START Provided material
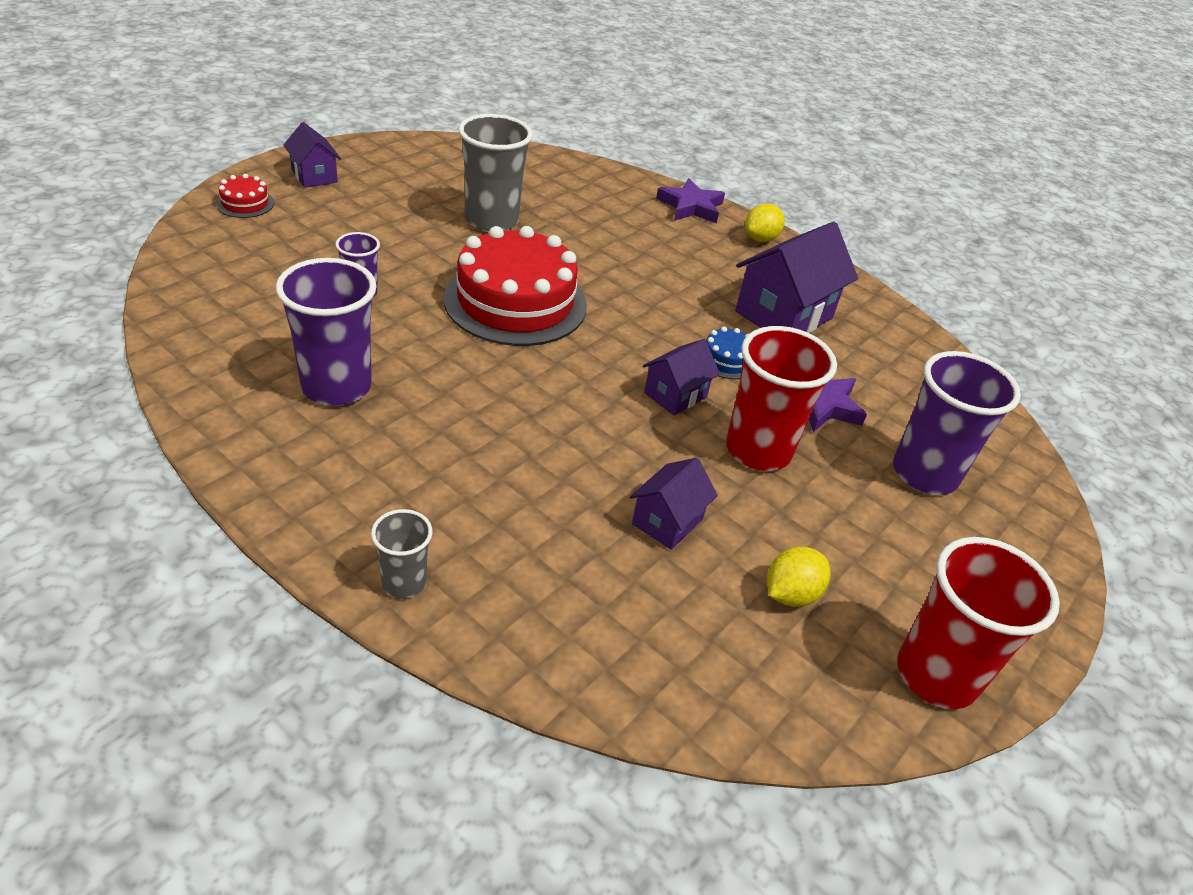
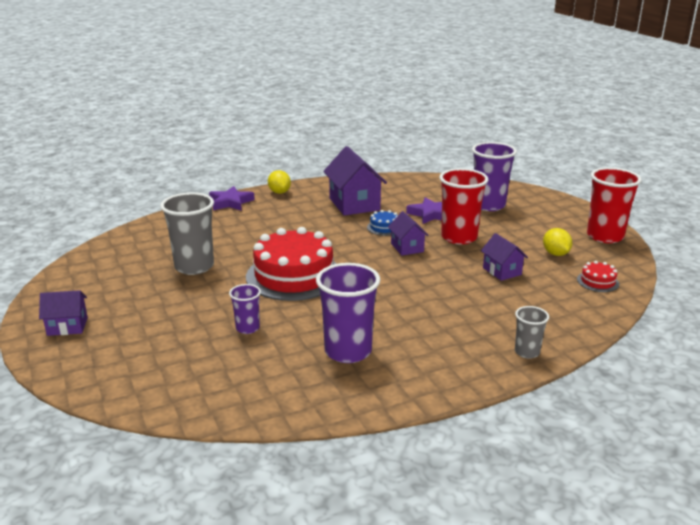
camera: 60 degrees left, 15 degrees down
(245, 203) = (82, 363): red cake -> red cake (597, 281)

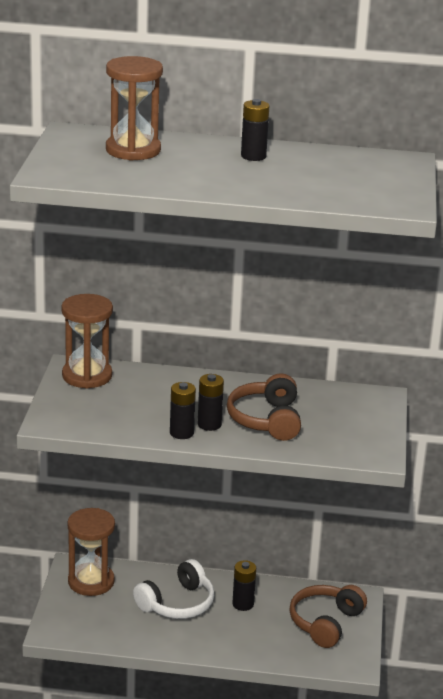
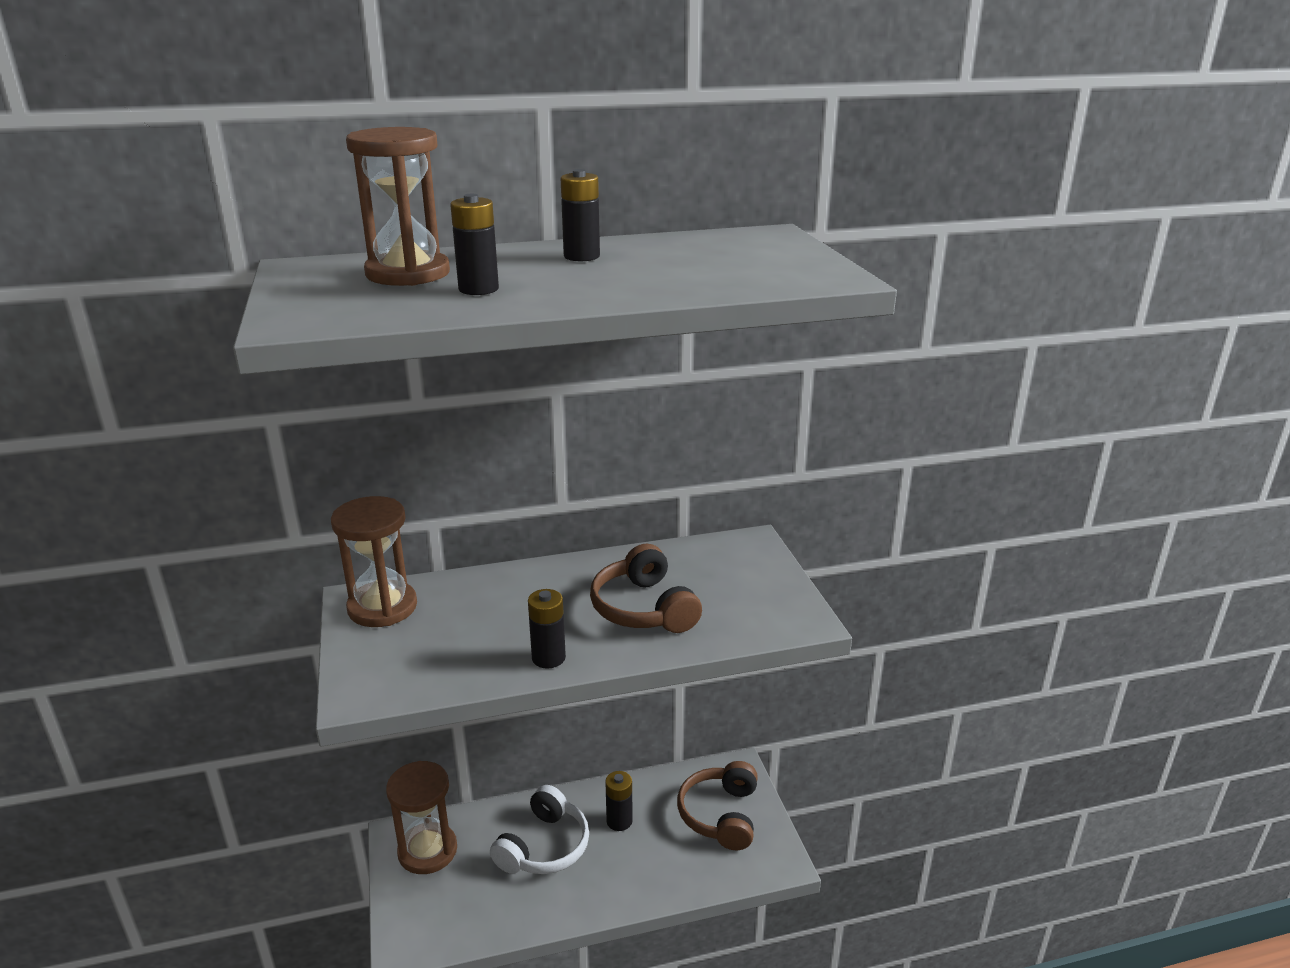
camera: 20 degrees left, 0 degrees up
(209, 424) = (577, 635): black battery -> black battery (478, 289)

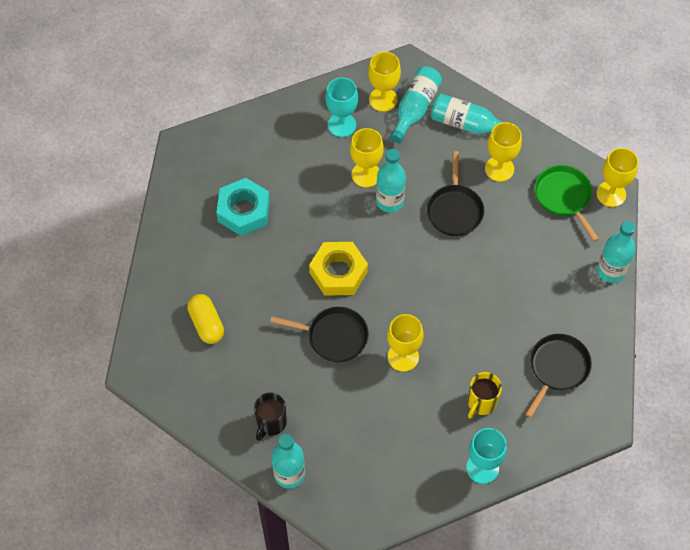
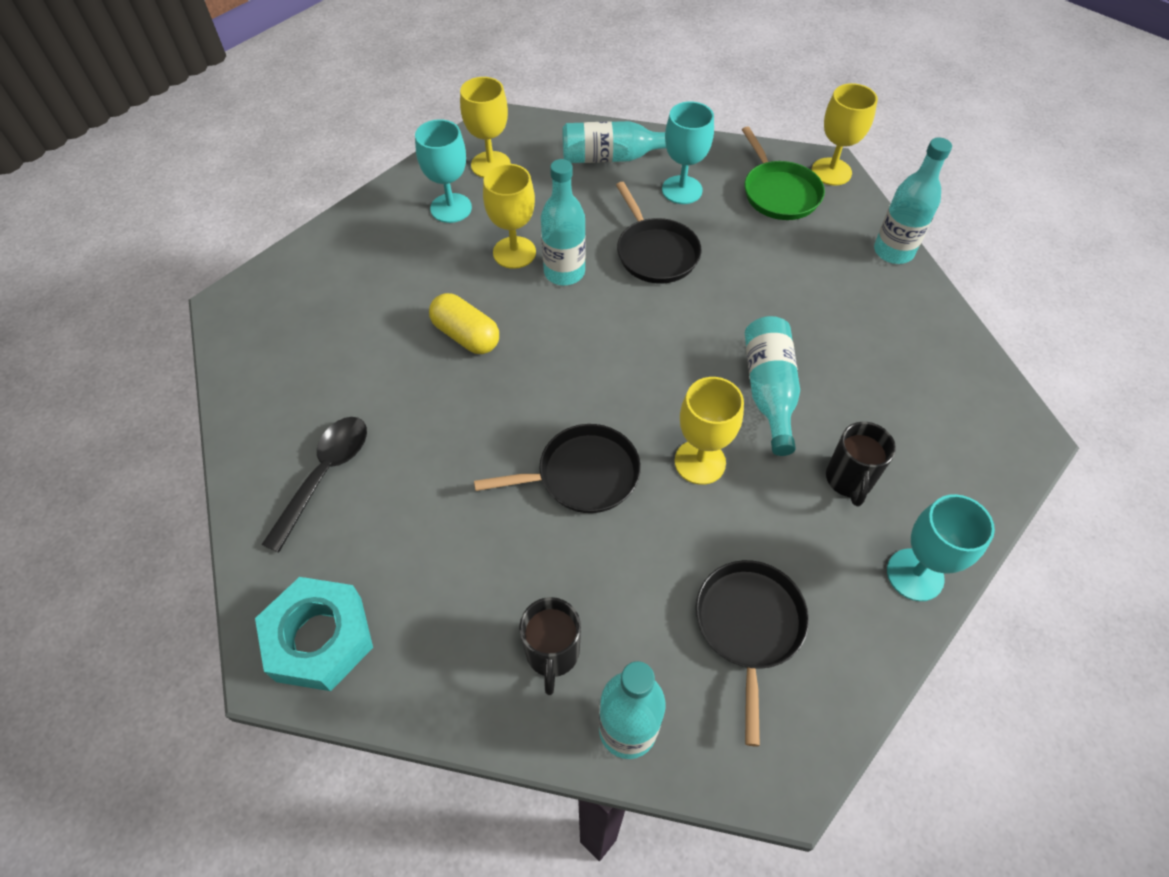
camera: 25 degrees left, 5 degrees down
(196, 278) = (324, 476): none -> black spoon
(206, 324) = (371, 537): yellow capsule -> yellow capsule (466, 336)
(243, 211) = (360, 355): turquoise nut -> turquoise nut (319, 638)
(338, 272) = (541, 385): yellow nut -> none
(415, 109) = (537, 162): turquoise bottle -> turquoise bottle (769, 391)
(481, 403) = (849, 480): yellow mug -> black mug
(499, 169) = (682, 190): yellow goblet -> turquoise goblet
(557, 368) = (915, 391): black pan -> black pan (749, 625)
(564, 197) = (779, 193): green pan -> green pan turned 150 degrees counterclockwise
END Provided material
◆ **Job**: Write out every record above exactly, leaving no picture in the result.

◆ **Response**:
camera: 60 degrees left, 15 degrees down
(245, 203) = (82, 363): red cake -> red cake (597, 281)

camera: 20 degrees left, 0 degrees up
(209, 424) = (577, 635): black battery -> black battery (478, 289)

camera: 25 degrees left, 5 degrees down
(196, 278) = (324, 476): none -> black spoon
(206, 324) = (371, 537): yellow capsule -> yellow capsule (466, 336)
(243, 211) = (360, 355): turquoise nut -> turquoise nut (319, 638)
(338, 272) = (541, 385): yellow nut -> none
(415, 109) = (537, 162): turquoise bottle -> turquoise bottle (769, 391)
(481, 403) = (849, 480): yellow mug -> black mug
(499, 169) = (682, 190): yellow goblet -> turquoise goblet
(557, 368) = (915, 391): black pan -> black pan (749, 625)
(564, 197) = (779, 193): green pan -> green pan turned 150 degrees counterclockwise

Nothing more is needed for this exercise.